Material provided:
--- START ---

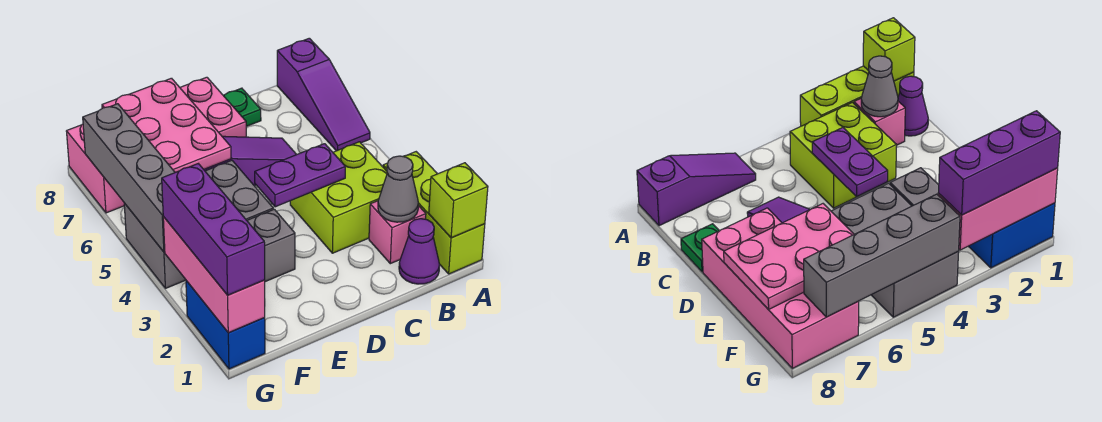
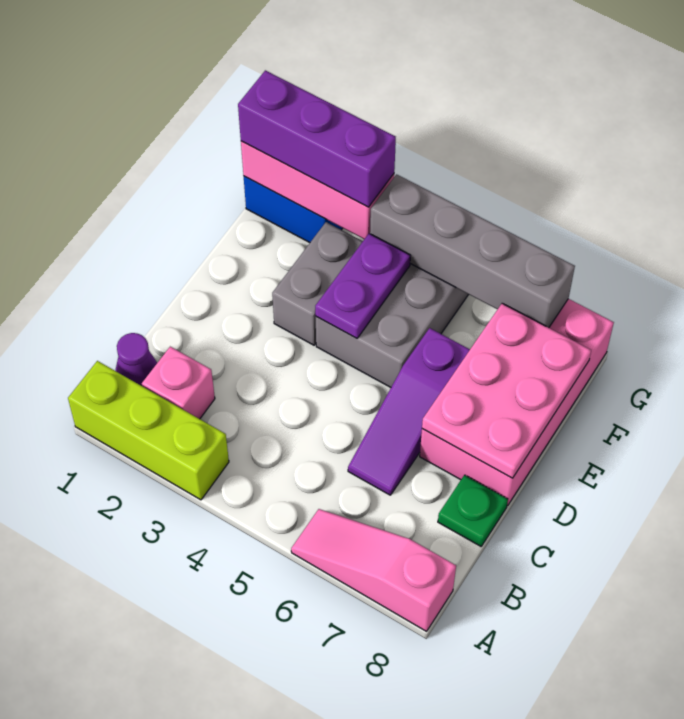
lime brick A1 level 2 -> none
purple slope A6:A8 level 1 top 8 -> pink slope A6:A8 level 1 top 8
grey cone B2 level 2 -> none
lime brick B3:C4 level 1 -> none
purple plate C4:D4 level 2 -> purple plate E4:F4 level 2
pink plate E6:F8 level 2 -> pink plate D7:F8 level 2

--- END ---
--- START ---

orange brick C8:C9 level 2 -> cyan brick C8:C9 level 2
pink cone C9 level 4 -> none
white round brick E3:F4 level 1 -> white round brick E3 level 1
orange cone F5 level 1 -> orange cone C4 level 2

--- END ---
--- START ---

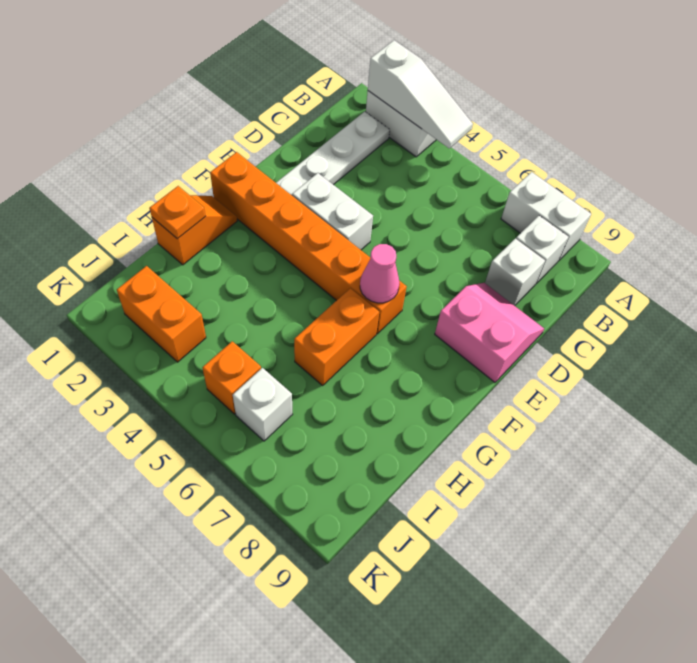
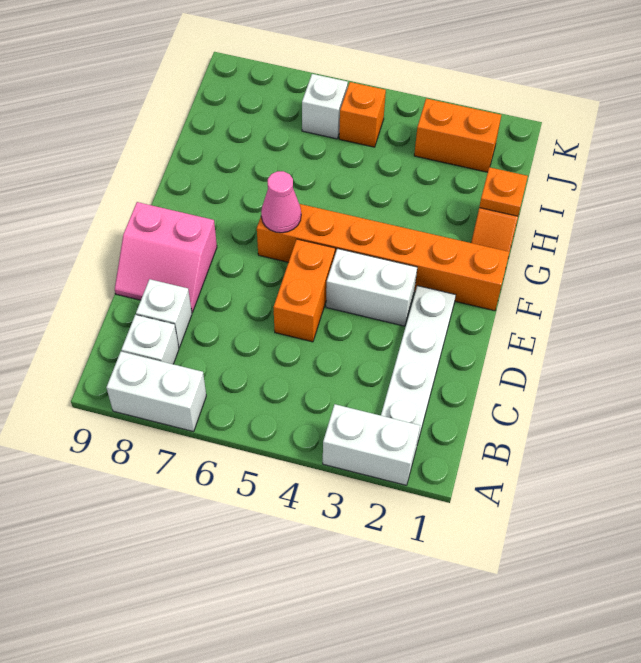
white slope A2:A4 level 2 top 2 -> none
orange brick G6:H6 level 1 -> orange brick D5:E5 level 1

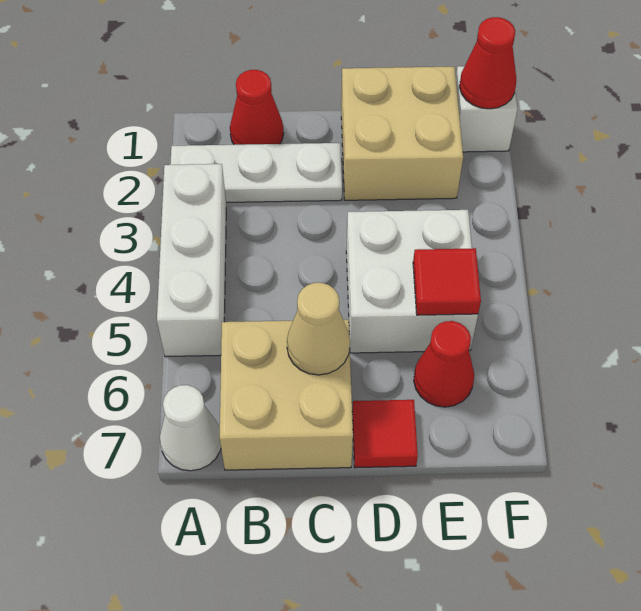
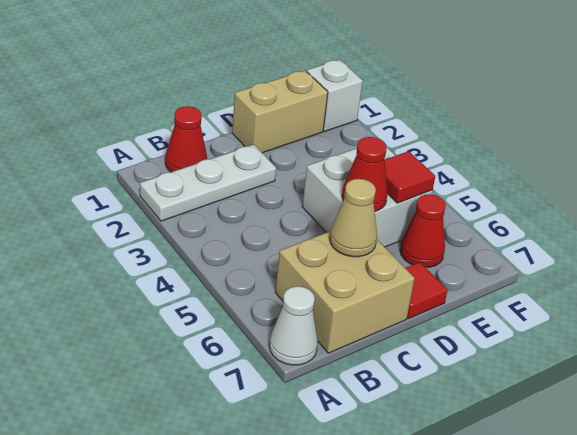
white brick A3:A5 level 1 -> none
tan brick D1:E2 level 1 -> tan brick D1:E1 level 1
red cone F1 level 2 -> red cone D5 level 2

--- END ---

Requirement: Output, from the data above, the lines from the line with "lime brick A1 level 2 -> none" to the line with "pink plate E6:F8" exactly as they stand, both ends included and nothing else.

Solution to this exercise:
lime brick A1 level 2 -> none
purple slope A6:A8 level 1 top 8 -> pink slope A6:A8 level 1 top 8
grey cone B2 level 2 -> none
lime brick B3:C4 level 1 -> none
purple plate C4:D4 level 2 -> purple plate E4:F4 level 2
pink plate E6:F8 level 2 -> pink plate D7:F8 level 2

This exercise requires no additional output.